◆ **THE PROBLEM**
Each line that contains the word "shoe" is to be copied from the records below.

◆ **PROVIDED RECORDS**
○ ○ ○ ○ ○
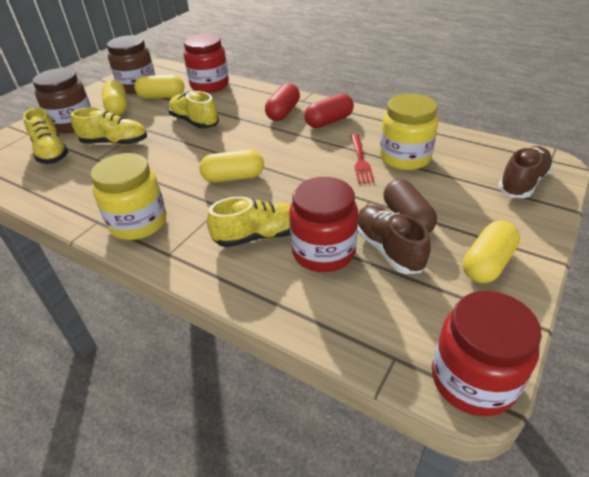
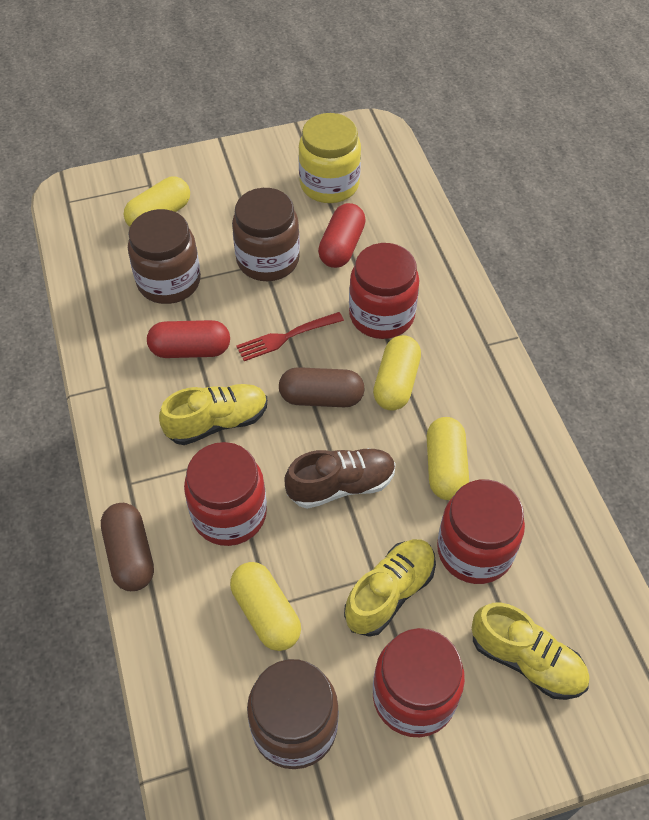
brown capsule: [384,179,437,233] = 1 -> [101,503,154,591] [279,367,365,407] = 2
brown jar: [33,68,91,133] [107,35,155,94] = 2 -> [128,209,201,304] [232,188,300,281] [247,659,339,769] = 3
brown shoe: [357,205,431,274] [498,146,553,198] = 2 -> [284,448,396,509] = 1
red jar: [184,34,229,93] [289,177,358,272] [432,291,542,416] = 3 -> [184,442,267,546] [349,243,419,339] [373,628,465,737] [437,479,525,584] = 4
yellow jar: [91,153,166,240] [380,94,438,170] = 2 -> [298,113,361,203] = 1
yellow shoe: [23,108,68,164] [71,107,147,145] [168,91,219,129] [207,197,291,247] = 4 -> [159,384,267,445] [344,539,436,637] [472,602,590,700] = 3

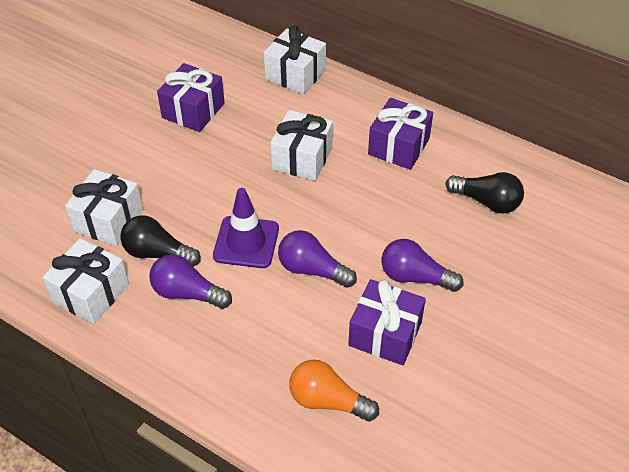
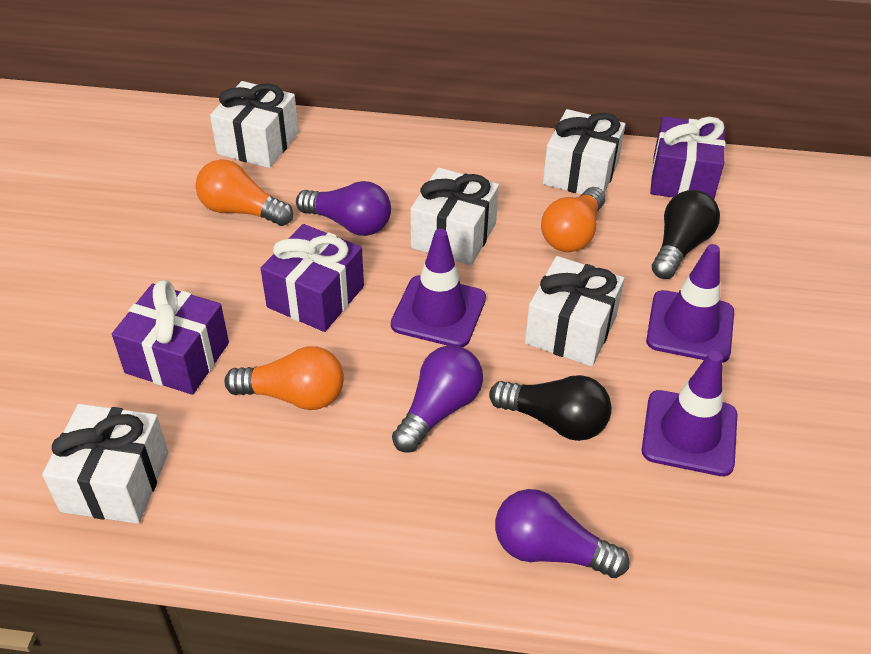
orange light bulb: [289,360,379,421] = 1 -> [195,159,293,226] [224,346,344,410] [541,187,605,252] = 3
purple traffic cone: [213,188,279,268] = 1 -> [391,229,486,347] [642,351,737,476] [646,244,734,363] = 3
white gift: [42,238,129,324] [65,169,143,246] [264,26,326,94] [270,110,333,181] = 4 -> [42,404,168,524] [210,81,299,168] [410,167,499,266] [525,256,624,367] [543,109,626,194] = 5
○ ○ ○ ○ ○
◆ **ANSWER AREA**
brown shoe: [357,205,431,274] [498,146,553,198] = 2 -> [284,448,396,509] = 1
yellow shoe: [23,108,68,164] [71,107,147,145] [168,91,219,129] [207,197,291,247] = 4 -> [159,384,267,445] [344,539,436,637] [472,602,590,700] = 3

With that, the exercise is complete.